═══ RECORDS SHOWN ═══

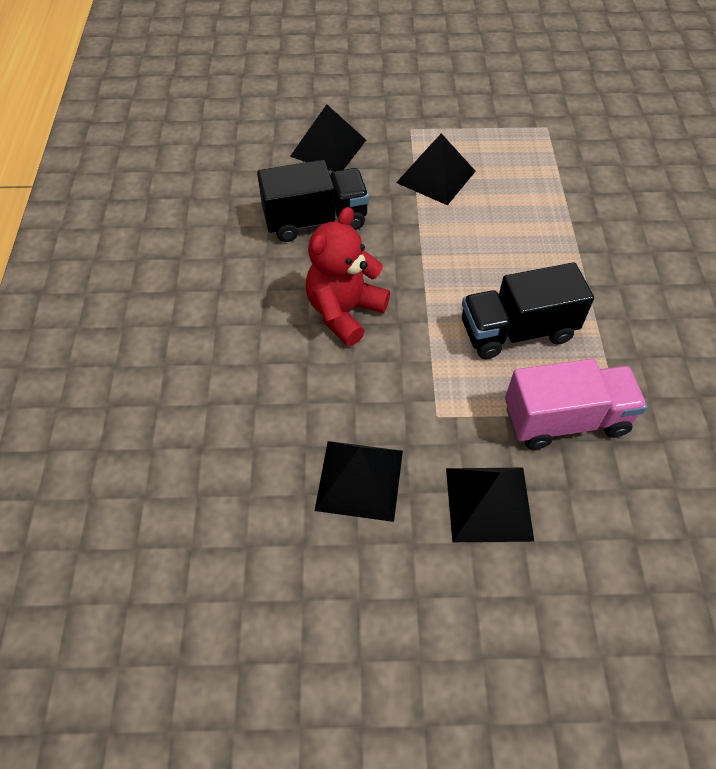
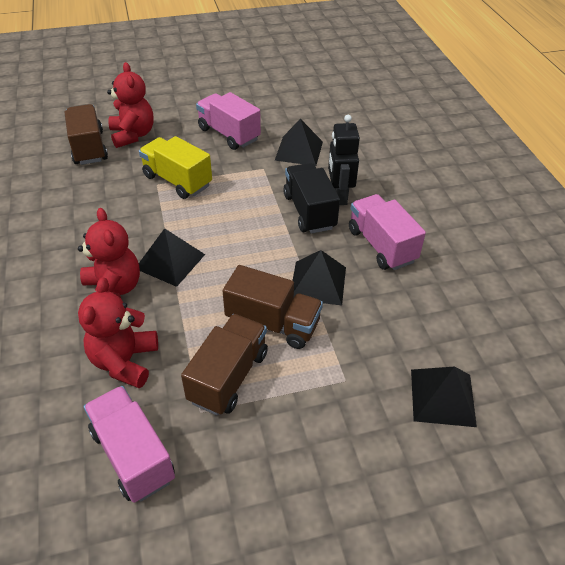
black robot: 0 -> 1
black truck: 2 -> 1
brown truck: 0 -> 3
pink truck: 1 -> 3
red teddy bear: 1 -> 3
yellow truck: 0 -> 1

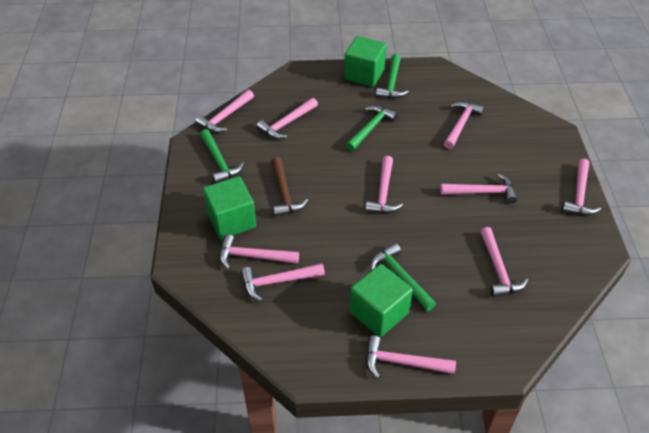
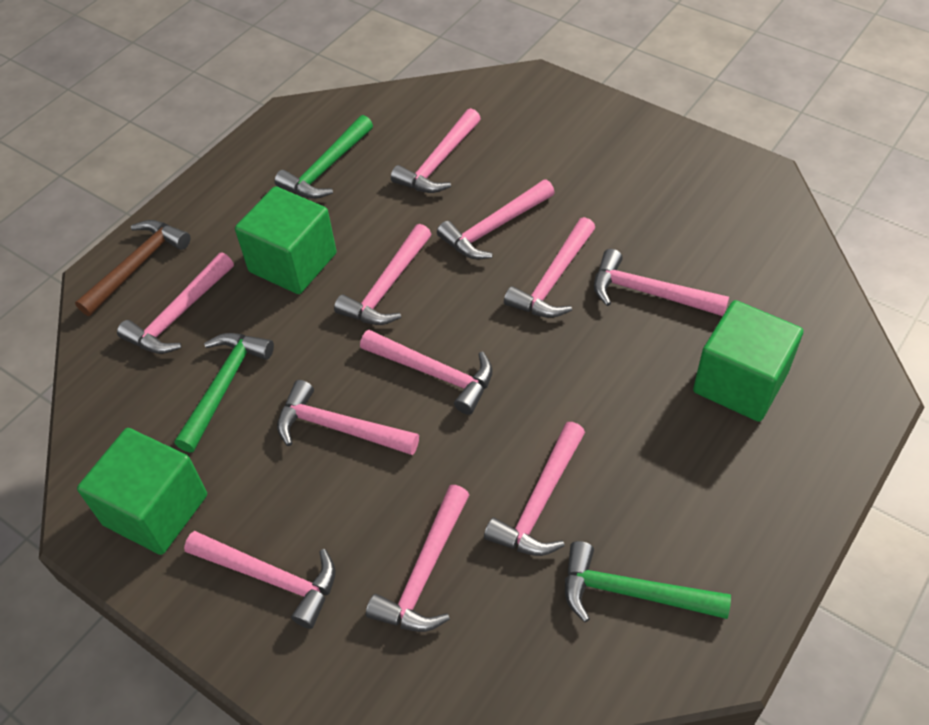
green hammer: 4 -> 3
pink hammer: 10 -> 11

═══

WORK ITEM
Give the records again without a single change, and exclude the pictures.

EXPECTED ANSWER
black robot: 0 -> 1
black truck: 2 -> 1
brown truck: 0 -> 3
pink truck: 1 -> 3
red teddy bear: 1 -> 3
yellow truck: 0 -> 1

green hammer: 4 -> 3
pink hammer: 10 -> 11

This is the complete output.